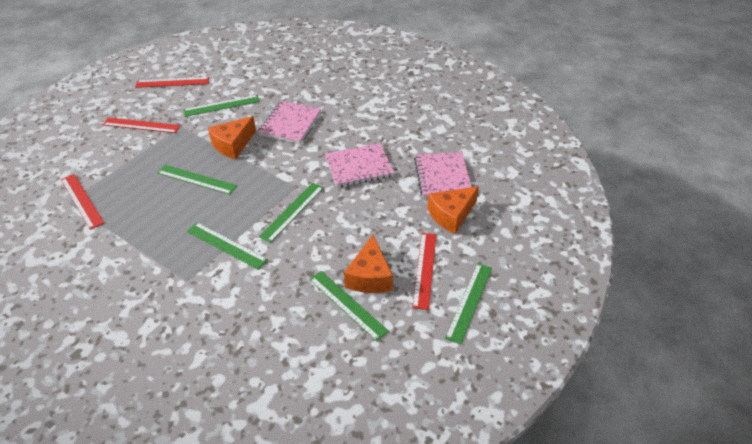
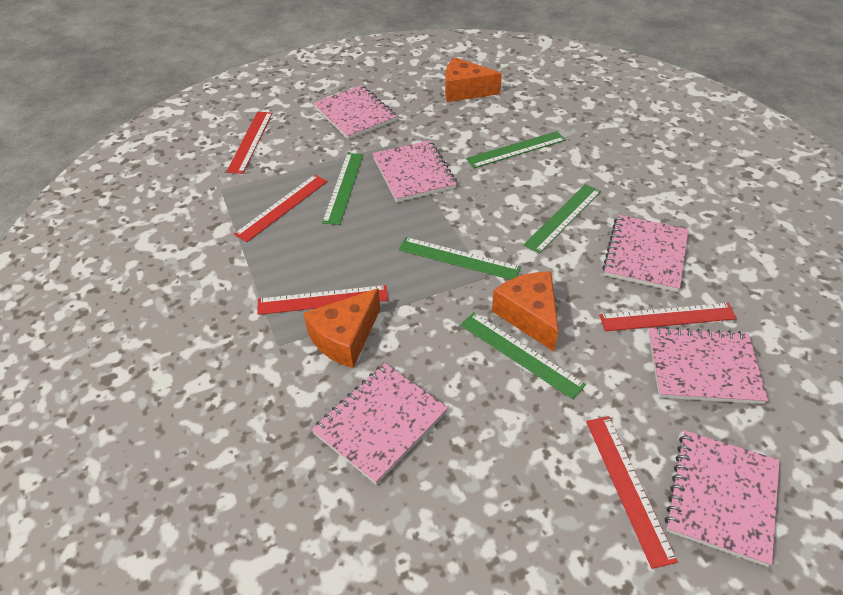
green ruler: 6 -> 5
pink notebook: 3 -> 6
red ruler: 4 -> 5

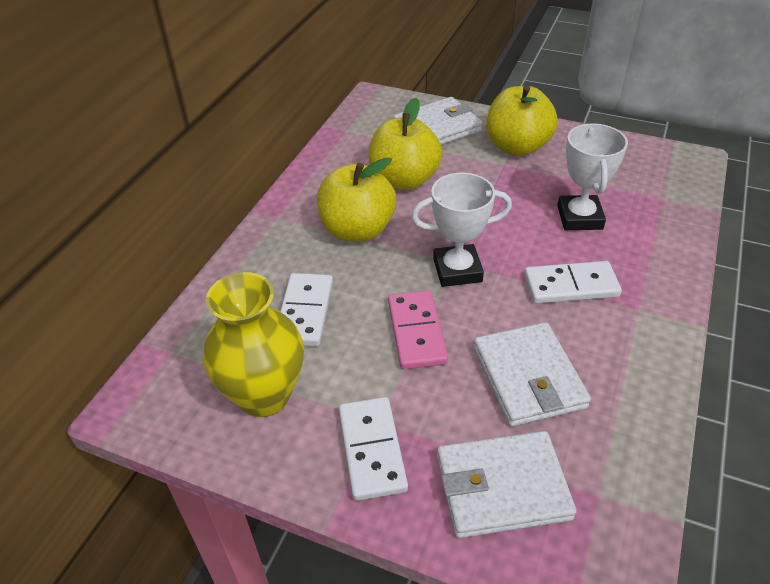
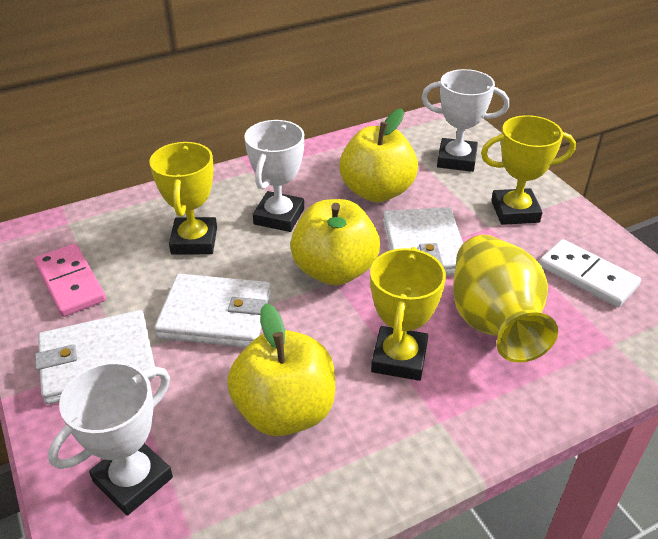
white domino: 3 -> 1
white trophy: 2 -> 3
yellow trophy: 0 -> 3

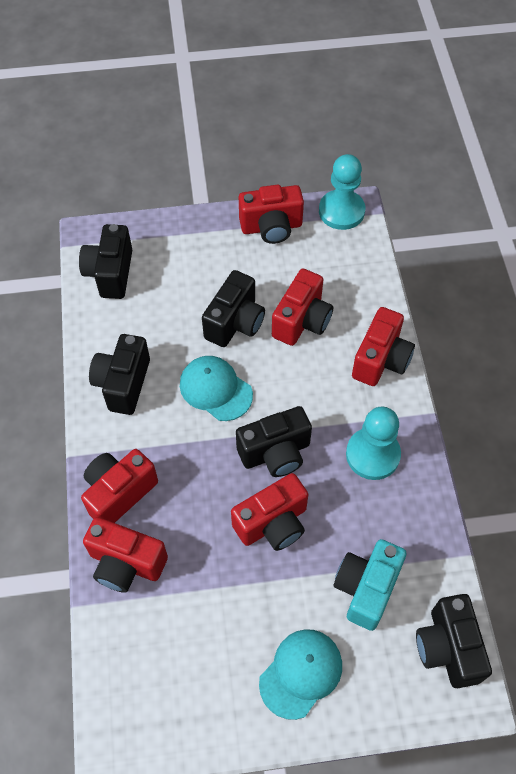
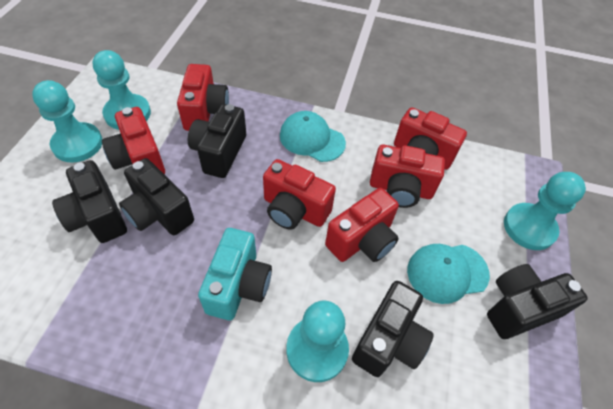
turquoise pawn: 2 -> 4

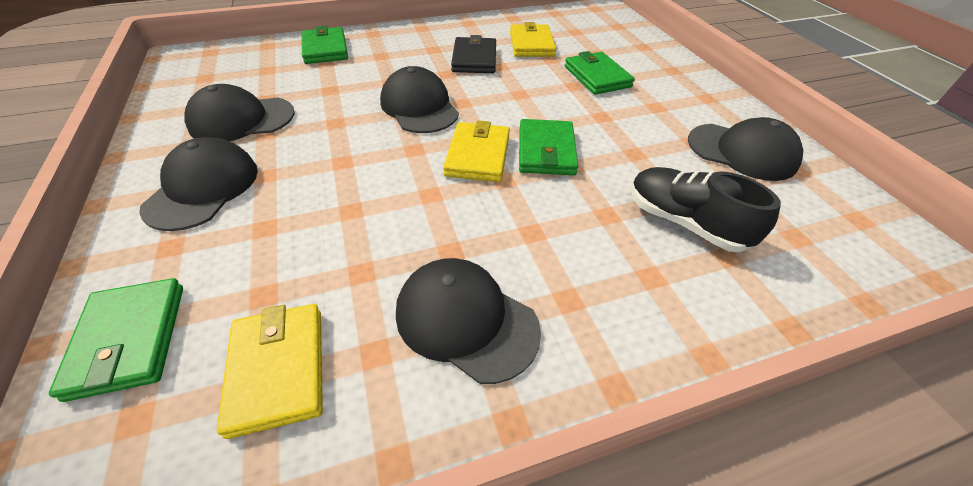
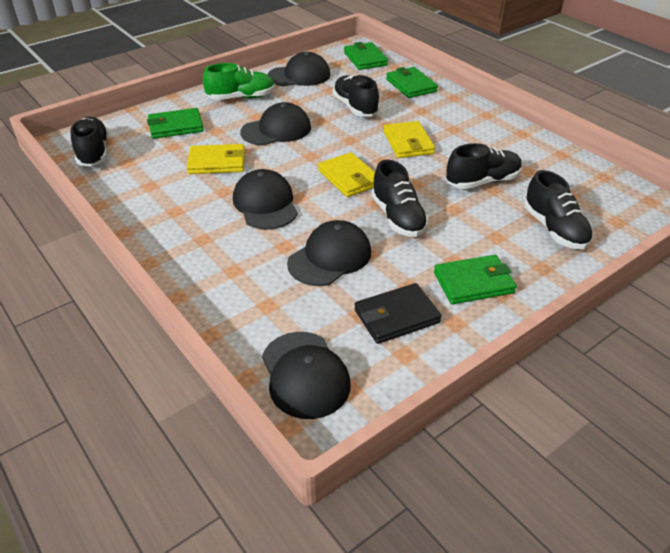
black shoe: 1 -> 5
green shoe: 0 -> 1

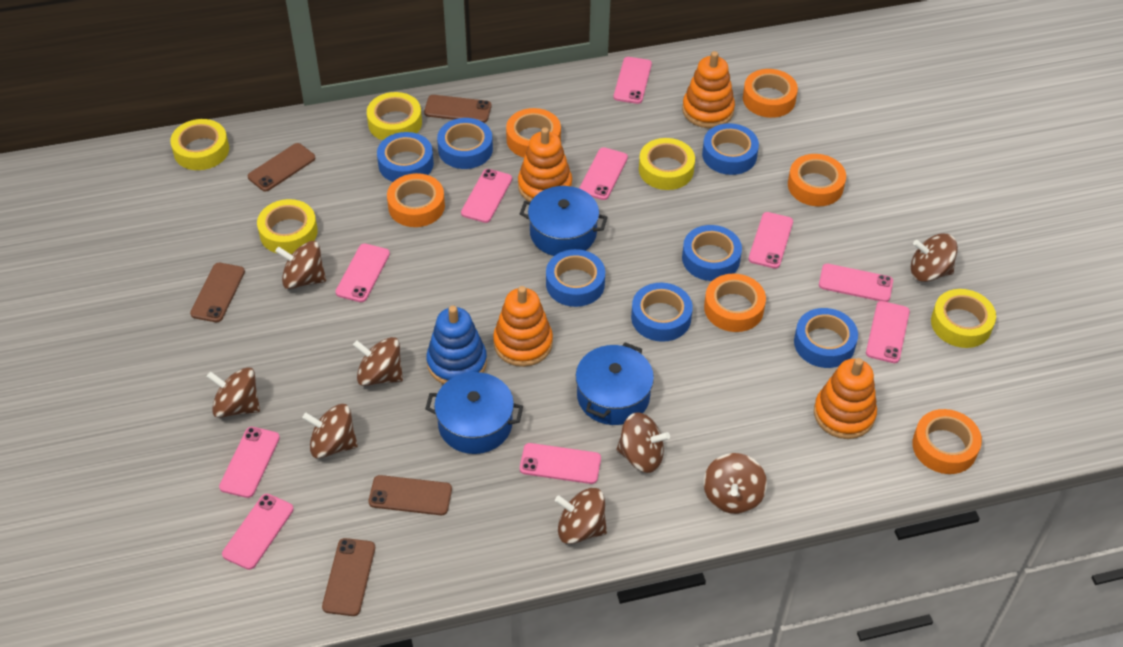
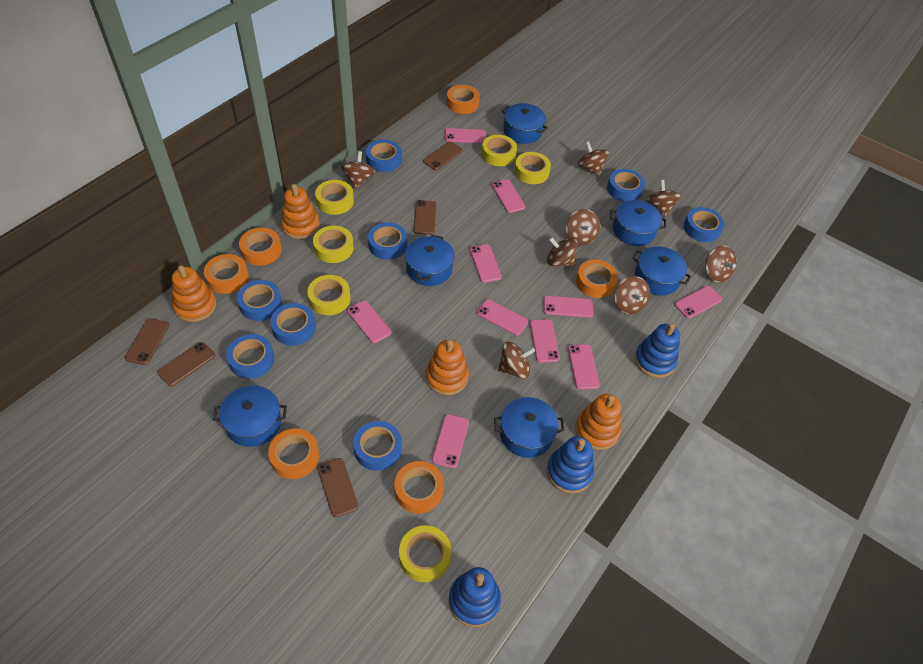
blue pot: 3 -> 6
blue stacking toy: 1 -> 3
blue tape: 7 -> 8
yellow tape: 5 -> 6

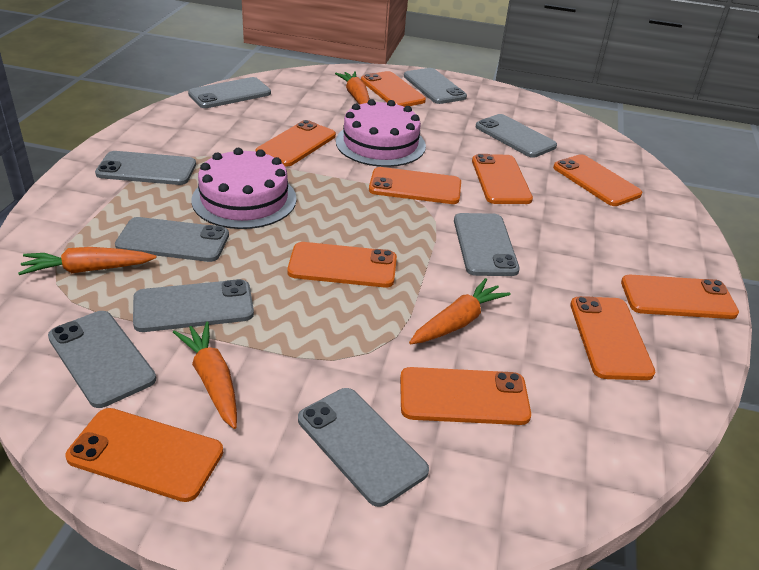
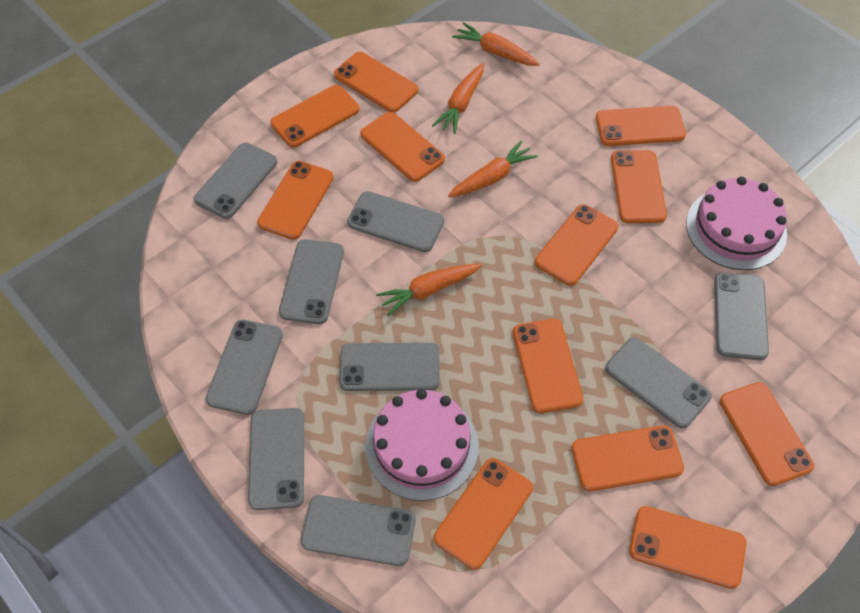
orange phone: 10 -> 12

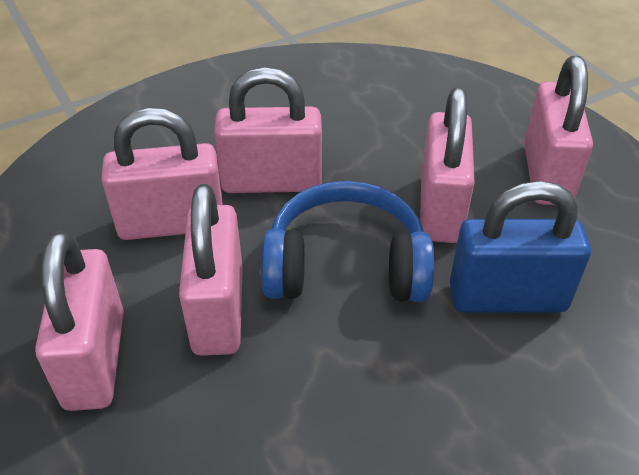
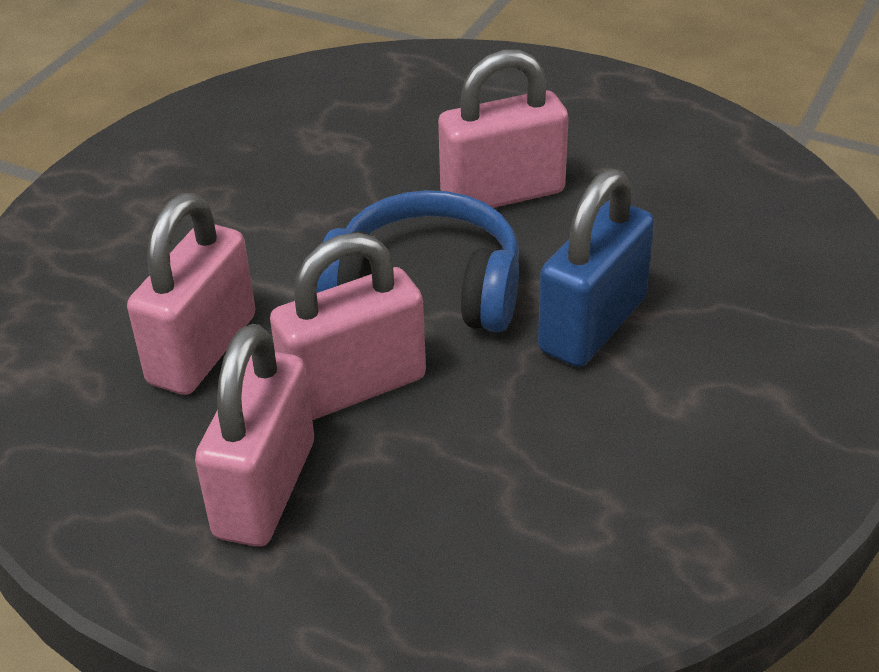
pink padlock: 6 -> 4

########

DESCRIPTION OF THE TASK: Please repeat exactly the lines from the one containing "blue pot: 3 -> 6" through the last line of the records, both included, and leave out the pictures.

RESULT:
blue pot: 3 -> 6
blue stacking toy: 1 -> 3
blue tape: 7 -> 8
yellow tape: 5 -> 6

orange phone: 10 -> 12

pink padlock: 6 -> 4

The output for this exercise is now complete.